### AVAILABLE DATA
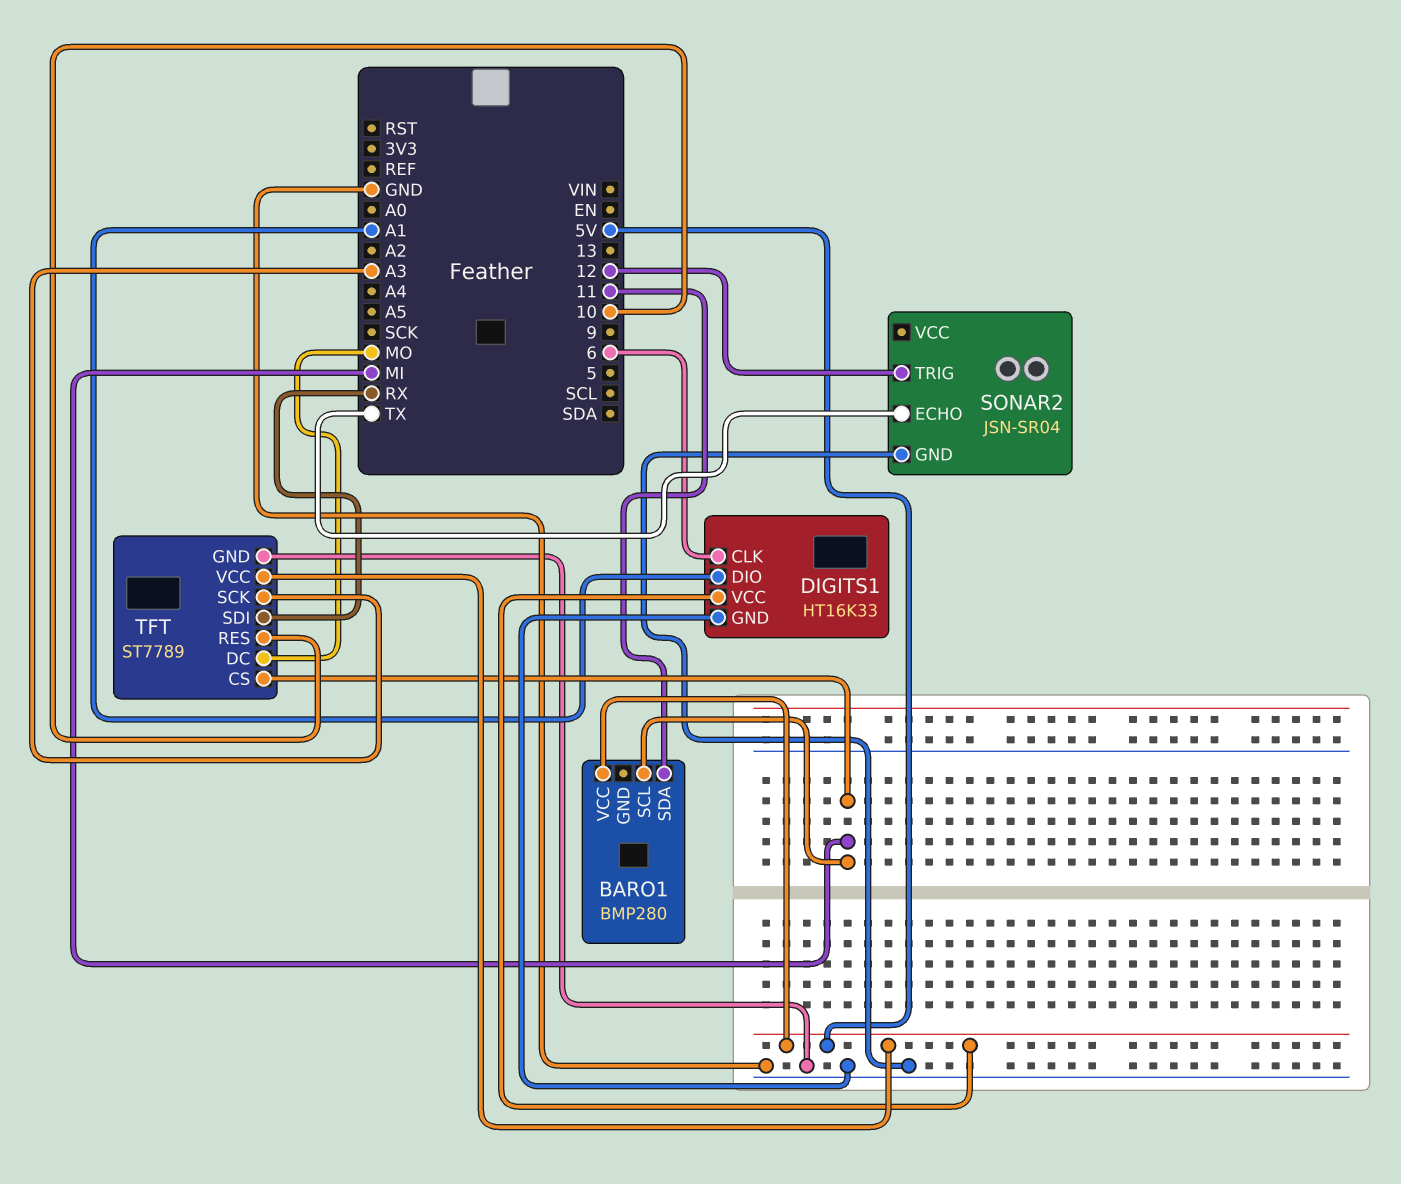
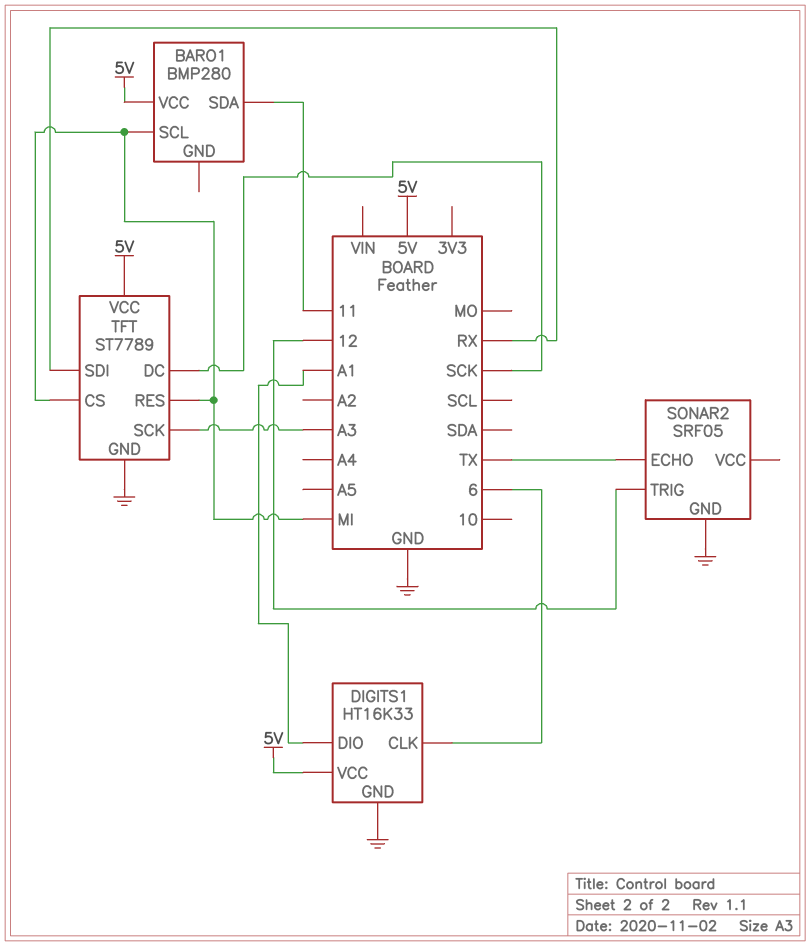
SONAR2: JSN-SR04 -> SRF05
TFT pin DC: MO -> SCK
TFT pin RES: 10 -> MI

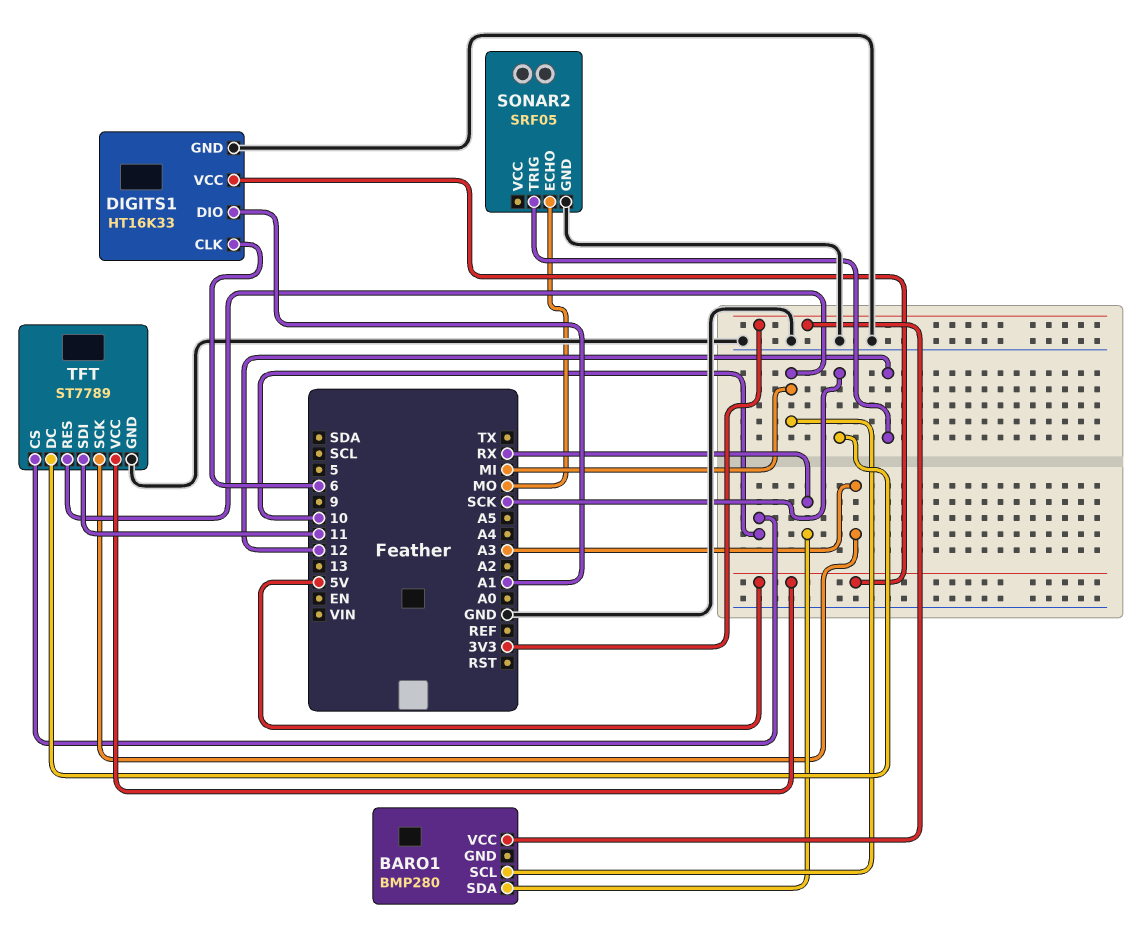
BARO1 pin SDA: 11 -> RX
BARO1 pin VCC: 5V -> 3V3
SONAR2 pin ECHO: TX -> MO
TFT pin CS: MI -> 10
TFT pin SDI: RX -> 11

### EXERCISE DESCRIPTION
Aside from its pictures, the listing must be given again in full, exactly as it appears.

### EXPECTED ANSWER
SONAR2: JSN-SR04 -> SRF05
TFT pin DC: MO -> SCK
TFT pin RES: 10 -> MI

BARO1 pin SDA: 11 -> RX
BARO1 pin VCC: 5V -> 3V3
SONAR2 pin ECHO: TX -> MO
TFT pin CS: MI -> 10
TFT pin SDI: RX -> 11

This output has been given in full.